--- MATERIALS PROVIDED ---
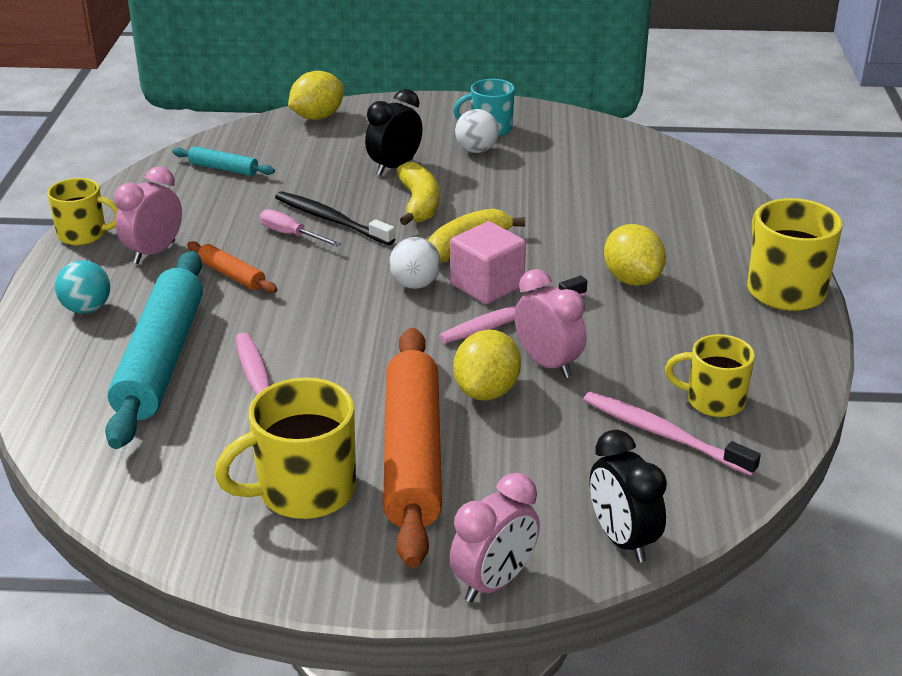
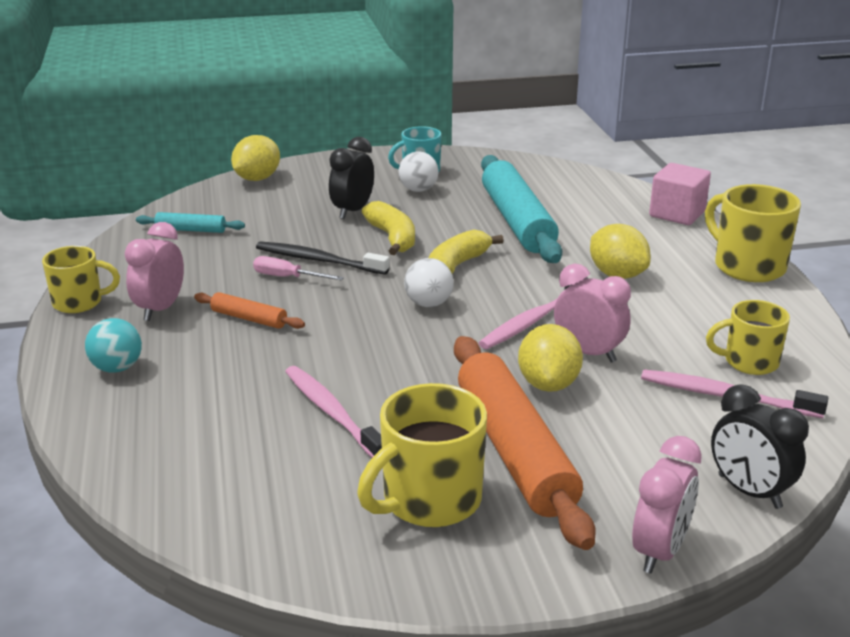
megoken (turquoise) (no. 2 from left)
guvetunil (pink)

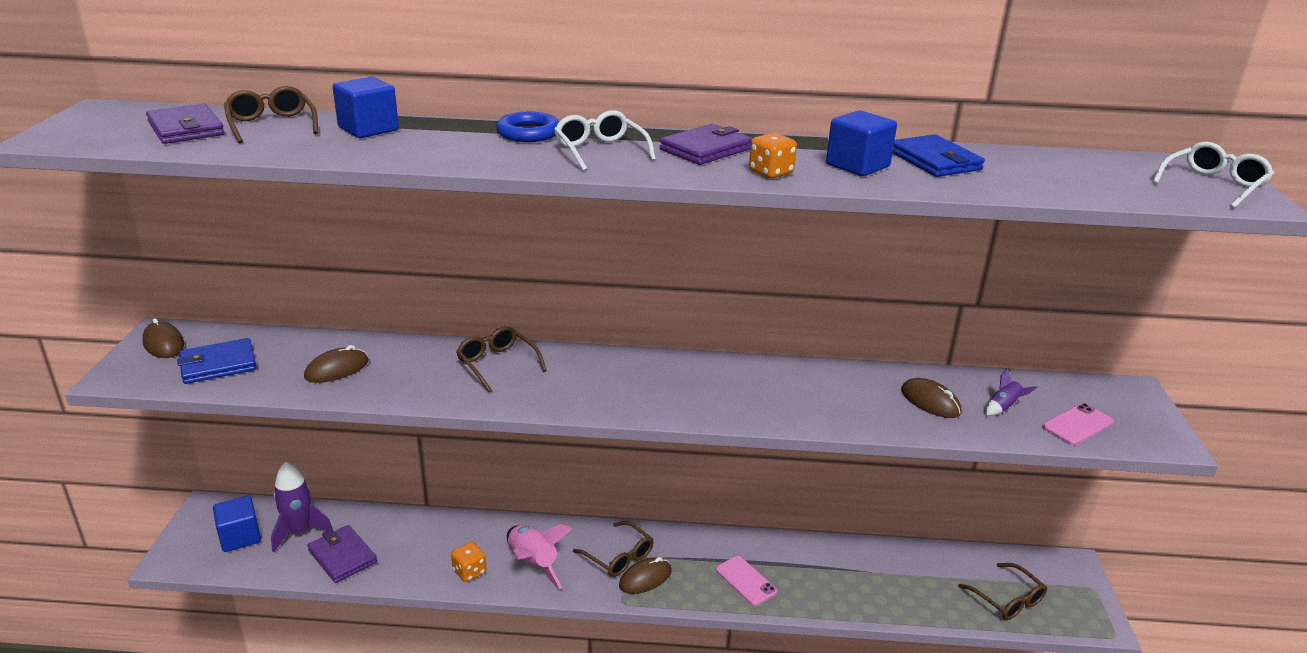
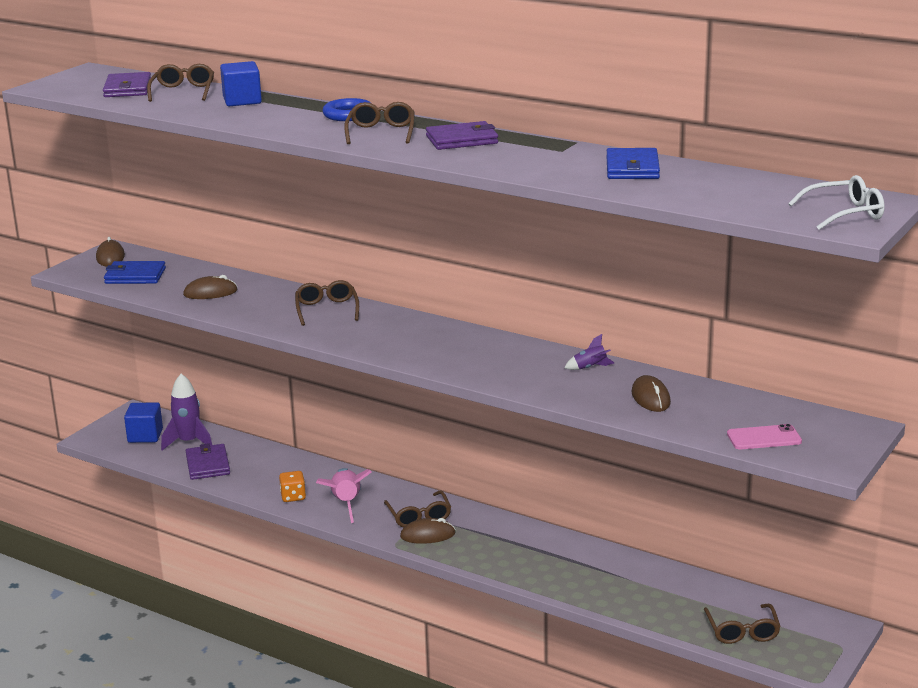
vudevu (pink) (no. 1 from left in the first image)
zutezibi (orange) (no. 2 from left in the first image)
guvetunil (blue) (no. 3 from left in the first image)
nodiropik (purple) (no. 2 from left)
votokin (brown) (no. 3 from left)

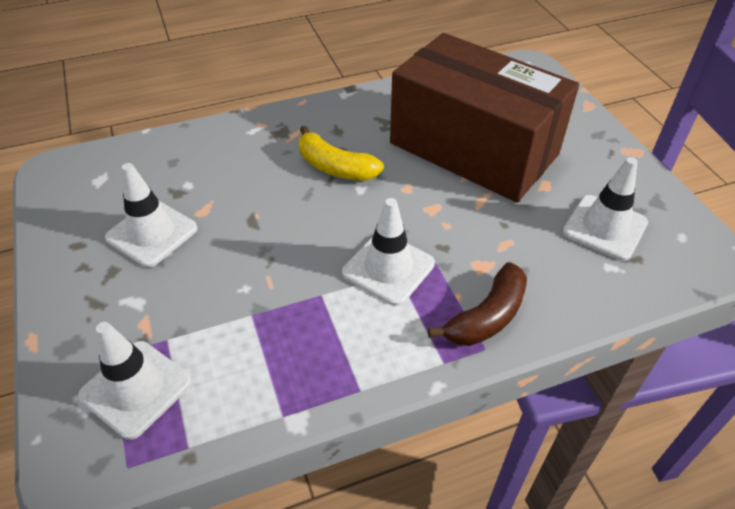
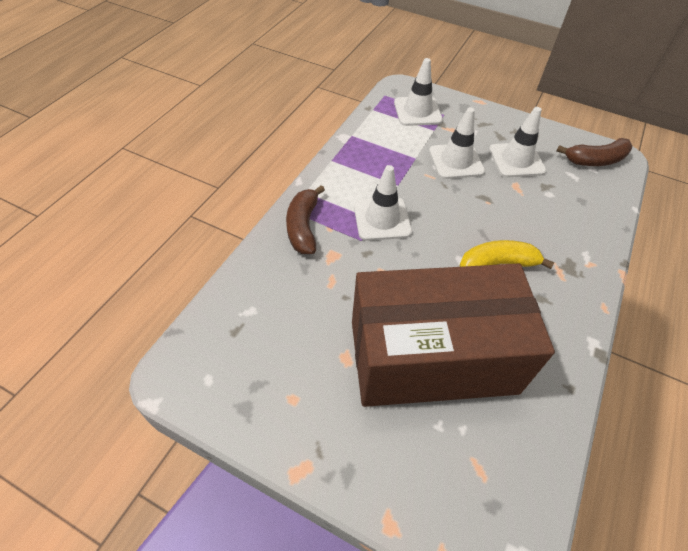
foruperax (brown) (no. 2 from left)
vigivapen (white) (no. 3 from left)

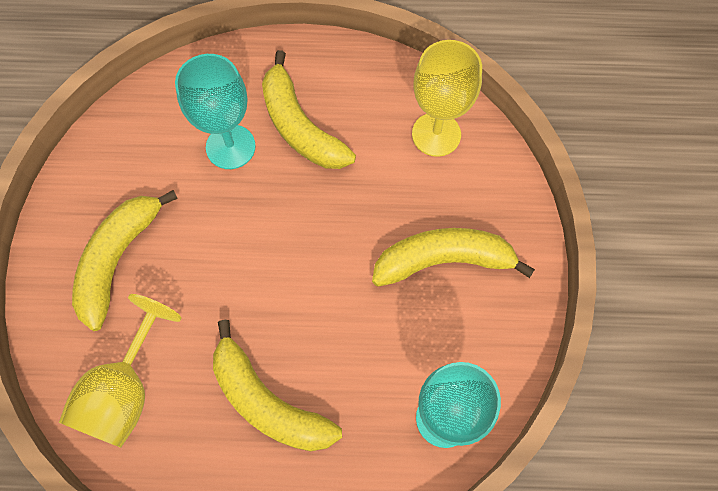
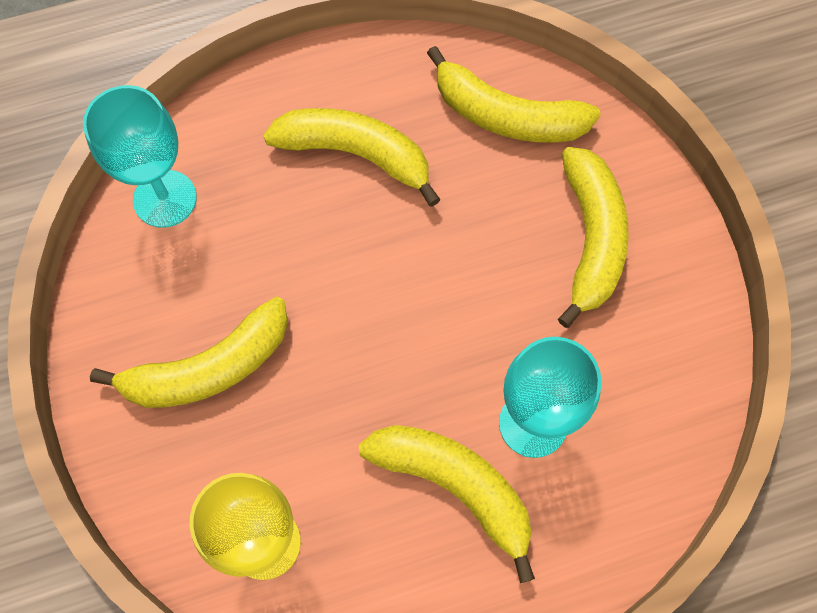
foruperax (yellow) (no. 4 from left)

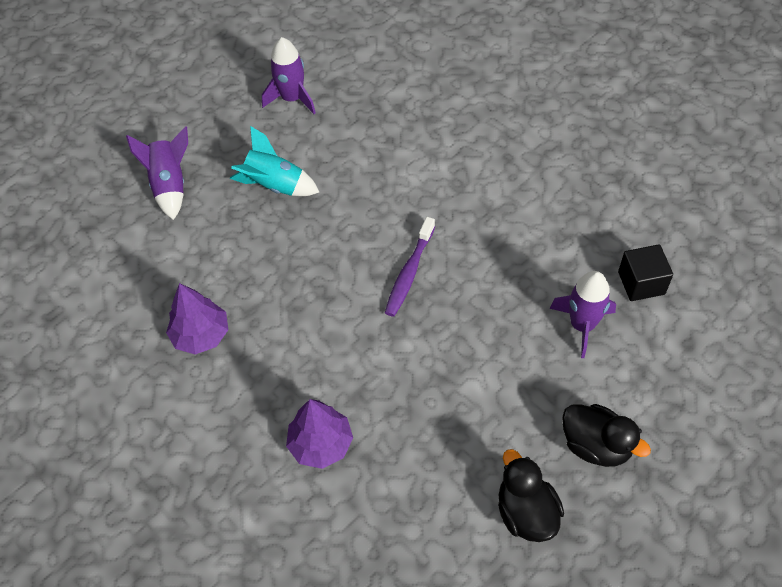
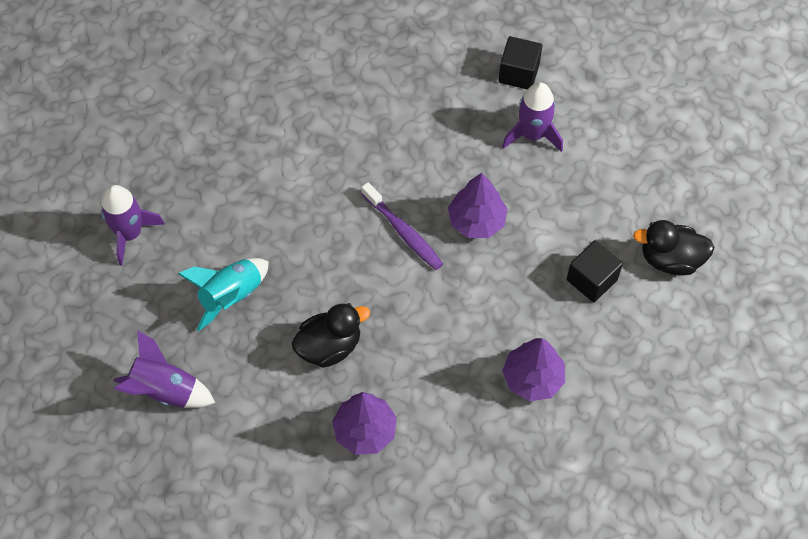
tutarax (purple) (no. 2 from left)
guvetunil (black) (no. 2 from left)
---
▶ _EXERCISE DIRECTIONS_
Set out every record exactly, images excluded.

▶ _WRITTEN ANSWER_
megoken (turquoise) (no. 2 from left)
guvetunil (pink)

vudevu (pink) (no. 1 from left in the first image)
zutezibi (orange) (no. 2 from left in the first image)
guvetunil (blue) (no. 3 from left in the first image)
nodiropik (purple) (no. 2 from left)
votokin (brown) (no. 3 from left)

foruperax (brown) (no. 2 from left)
vigivapen (white) (no. 3 from left)

foruperax (yellow) (no. 4 from left)

tutarax (purple) (no. 2 from left)
guvetunil (black) (no. 2 from left)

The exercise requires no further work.